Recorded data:
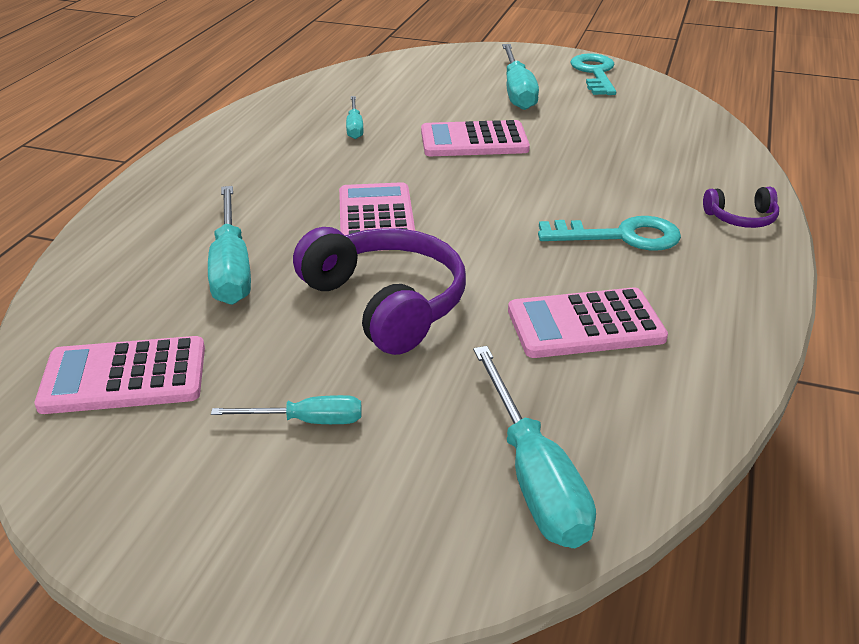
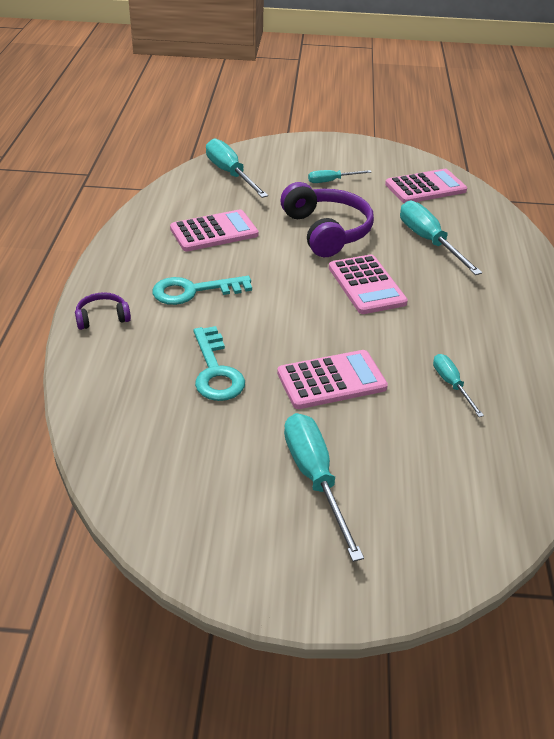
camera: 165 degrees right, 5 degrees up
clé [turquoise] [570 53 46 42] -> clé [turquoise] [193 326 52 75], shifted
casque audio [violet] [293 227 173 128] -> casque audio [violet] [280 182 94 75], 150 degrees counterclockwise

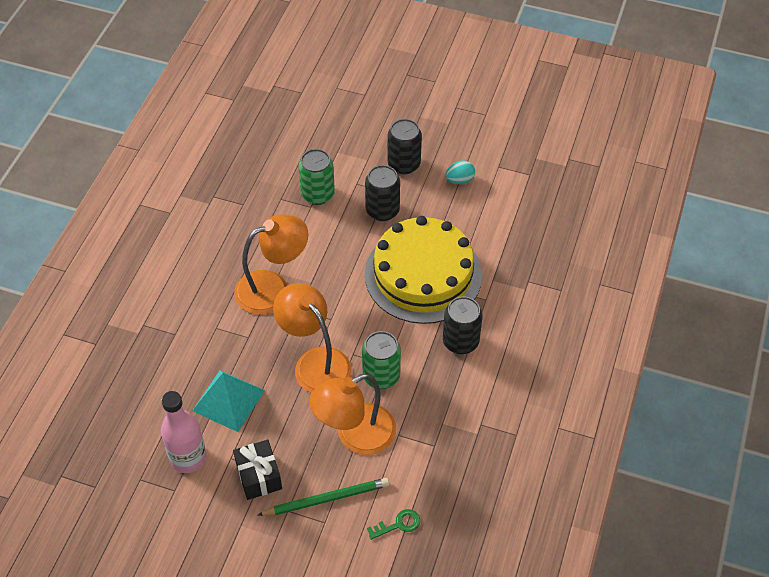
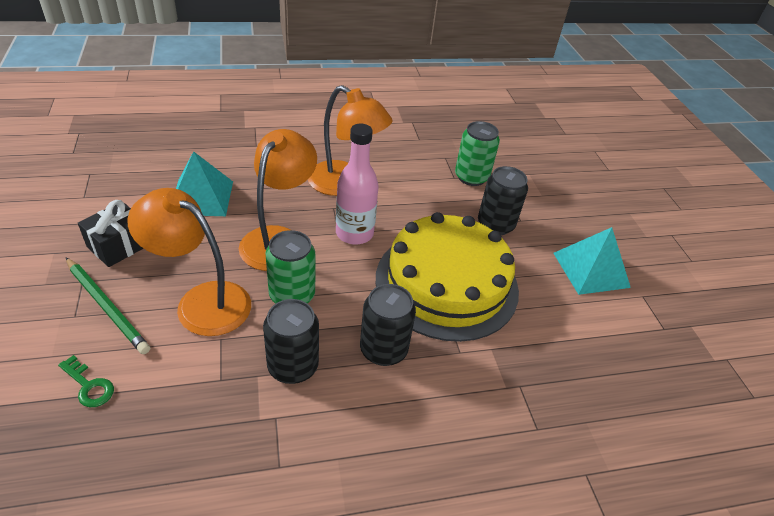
camera: 55 degrees right, 10 degrees down
bouteille [rose] [161 391 46 82] -> bouteille [rose] [336 124 43 121], shifted
canette [noir] [388 119 34 56] -> canette [noir] [263 299 56 85], shifted
œuf [turquoise] [445 161 30 23] -> pyramide [turquoise] [553 227 78 68]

EXERCISE: Go line by line through the records above and copy each one containing "turquoise".

EXERCISE SOLUTION:
clé [turquoise] [570 53 46 42] -> clé [turquoise] [193 326 52 75], shifted
œuf [turquoise] [445 161 30 23] -> pyramide [turquoise] [553 227 78 68]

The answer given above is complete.